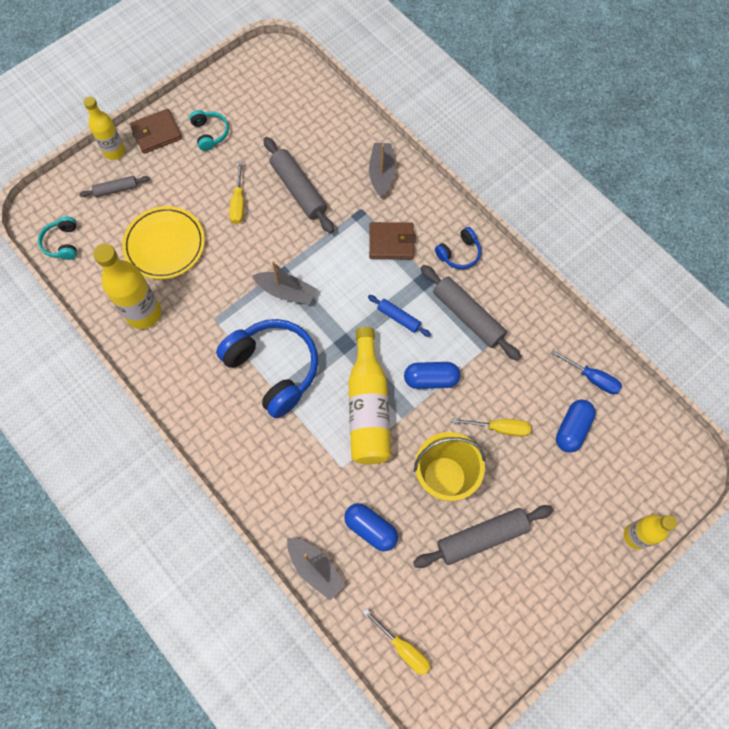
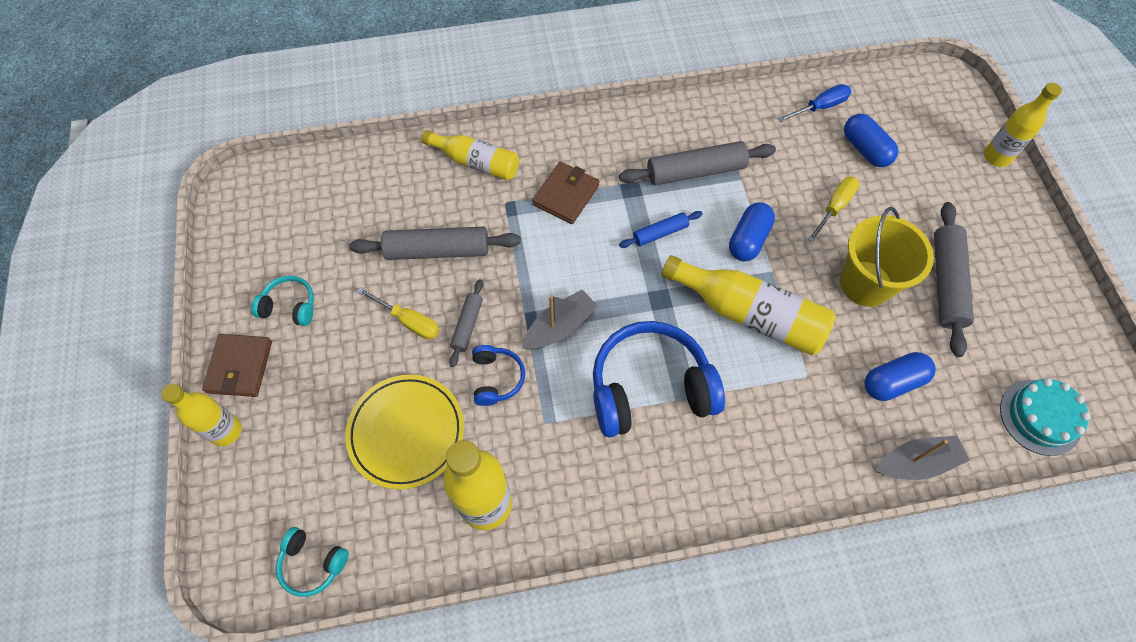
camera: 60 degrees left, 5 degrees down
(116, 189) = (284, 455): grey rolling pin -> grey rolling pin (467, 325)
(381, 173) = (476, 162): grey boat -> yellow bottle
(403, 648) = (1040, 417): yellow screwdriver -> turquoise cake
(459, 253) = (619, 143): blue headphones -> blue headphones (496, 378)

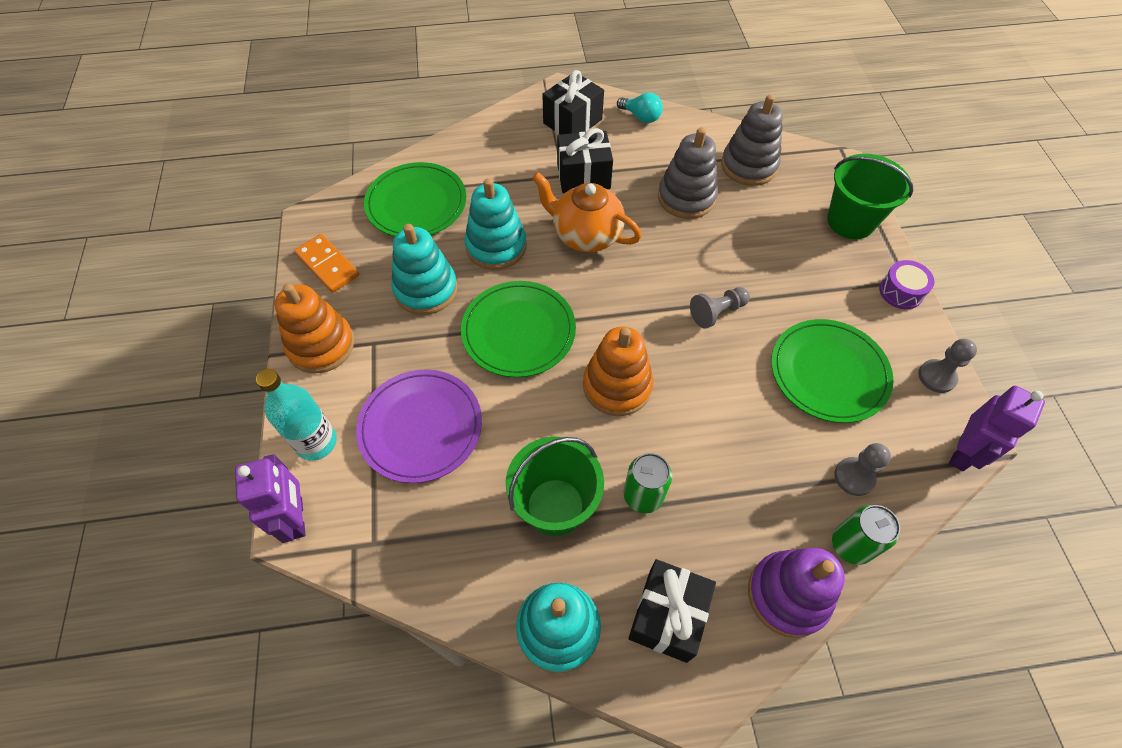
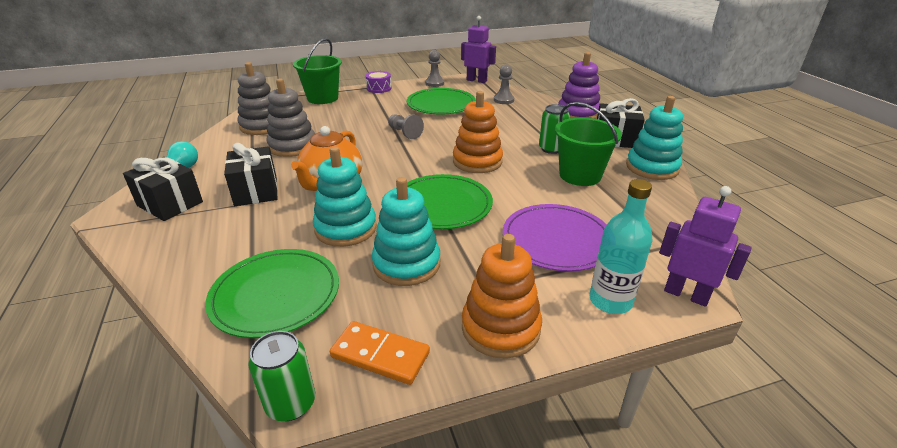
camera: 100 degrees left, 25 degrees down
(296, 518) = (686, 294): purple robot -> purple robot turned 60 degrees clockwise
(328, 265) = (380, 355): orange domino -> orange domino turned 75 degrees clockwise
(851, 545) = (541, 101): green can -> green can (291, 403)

□ □ □ □ □

Assignment:
Would you transcribe exactly, and only, the lines from the one containing "(403, 648) = (1040, 417): yellow" through the last line of the records above, both included, leaving out the pictures?

Task response:
(403, 648) = (1040, 417): yellow screwdriver -> turquoise cake
(459, 253) = (619, 143): blue headphones -> blue headphones (496, 378)

camera: 100 degrees left, 25 degrees down
(296, 518) = (686, 294): purple robot -> purple robot turned 60 degrees clockwise
(328, 265) = (380, 355): orange domino -> orange domino turned 75 degrees clockwise
(851, 545) = (541, 101): green can -> green can (291, 403)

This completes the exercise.